### Listed records
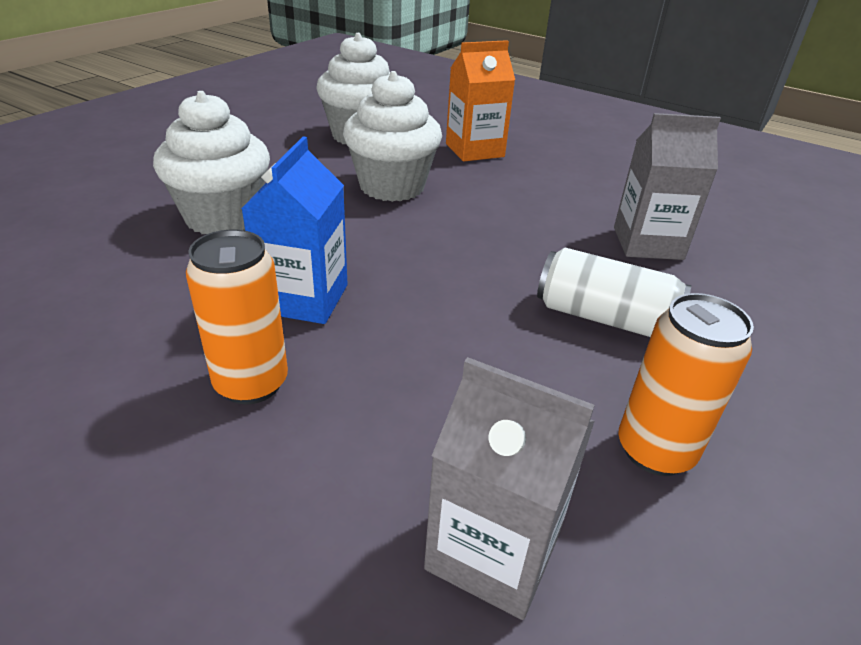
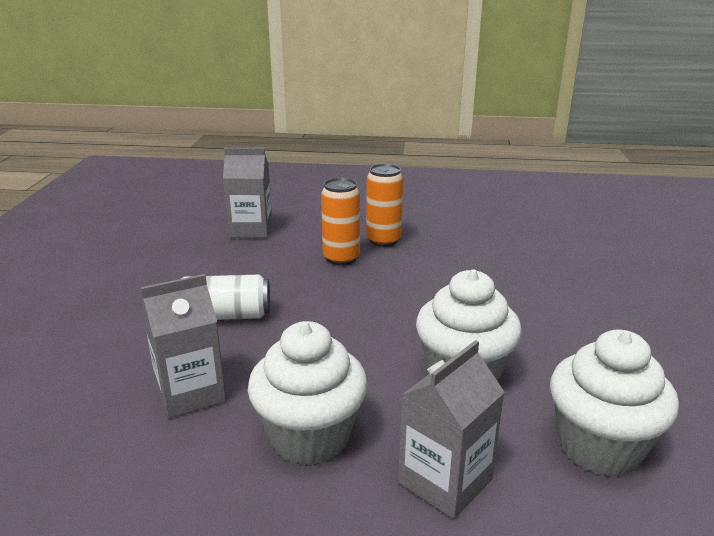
camera: 155 degrees right, 10 degrees down
(223, 218) = (532, 300): white cupcake -> white cupcake (310, 437)
(304, 298) = (407, 273): blue carton -> none
(474, 150) = (445, 481): orange carton -> grey carton
(655, 450) = (191, 266): orange can -> orange can (341, 258)

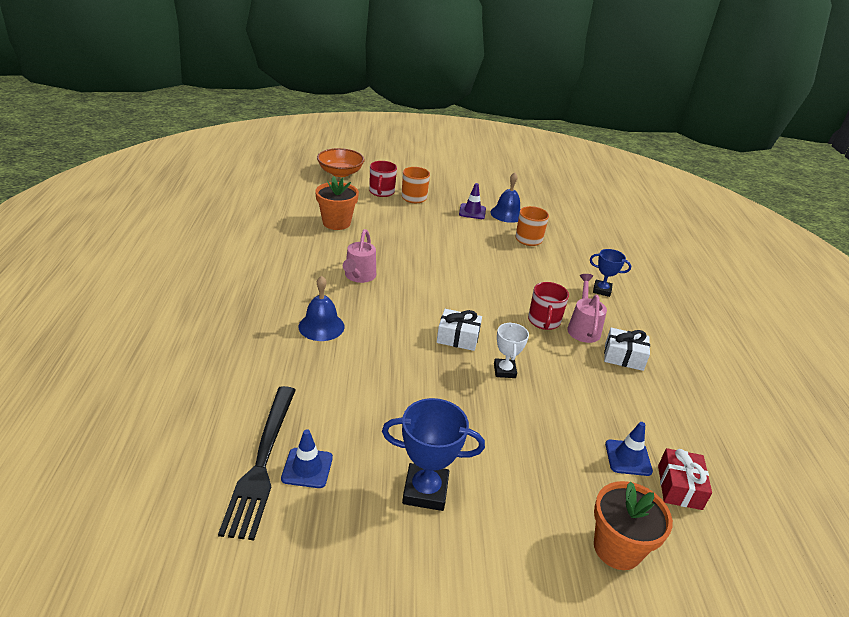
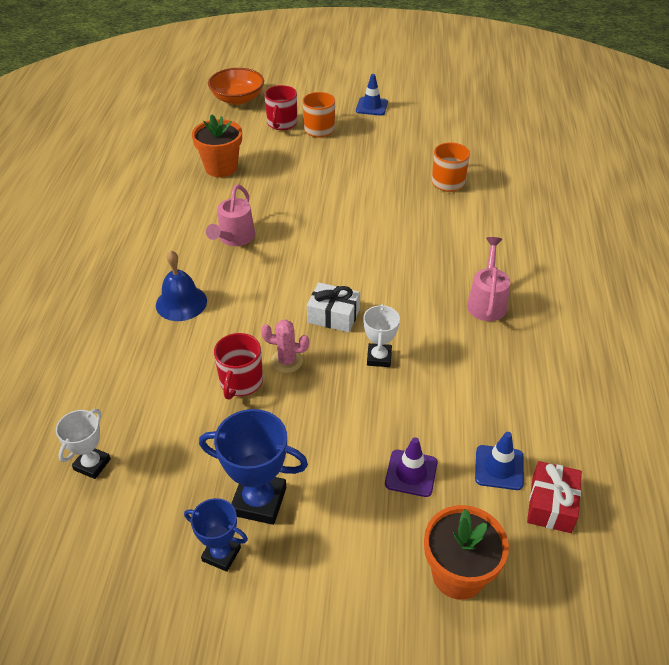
camera: 10 degrees right, 10 degrees up
(262, 462) = (92, 464): black fork -> white trophy
(307, 468) = (138, 472): blue traffic cone -> blue traffic cone (371, 106)
(425, 373) = (286, 361): none -> pink cactus
(472, 211) = (386, 146): purple traffic cone -> purple traffic cone (411, 473)
(507, 214) = (429, 148): blue bell -> none
(544, 321) = (441, 294): red mug -> red mug (241, 382)
(602, 290) = (523, 251): blue trophy -> blue trophy (221, 554)
(623, 357) = (527, 340): white gift -> none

### Exercise goal
An exact transcription of the material is required, without any pictures.

### Written response
camera: 155 degrees right, 10 degrees down
(223, 218) = (532, 300): white cupcake -> white cupcake (310, 437)
(304, 298) = (407, 273): blue carton -> none
(474, 150) = (445, 481): orange carton -> grey carton
(655, 450) = (191, 266): orange can -> orange can (341, 258)

camera: 10 degrees right, 10 degrees up
(262, 462) = (92, 464): black fork -> white trophy
(307, 468) = (138, 472): blue traffic cone -> blue traffic cone (371, 106)
(425, 373) = (286, 361): none -> pink cactus
(472, 211) = (386, 146): purple traffic cone -> purple traffic cone (411, 473)
(507, 214) = (429, 148): blue bell -> none
(544, 321) = (441, 294): red mug -> red mug (241, 382)
(602, 290) = (523, 251): blue trophy -> blue trophy (221, 554)
(623, 357) = (527, 340): white gift -> none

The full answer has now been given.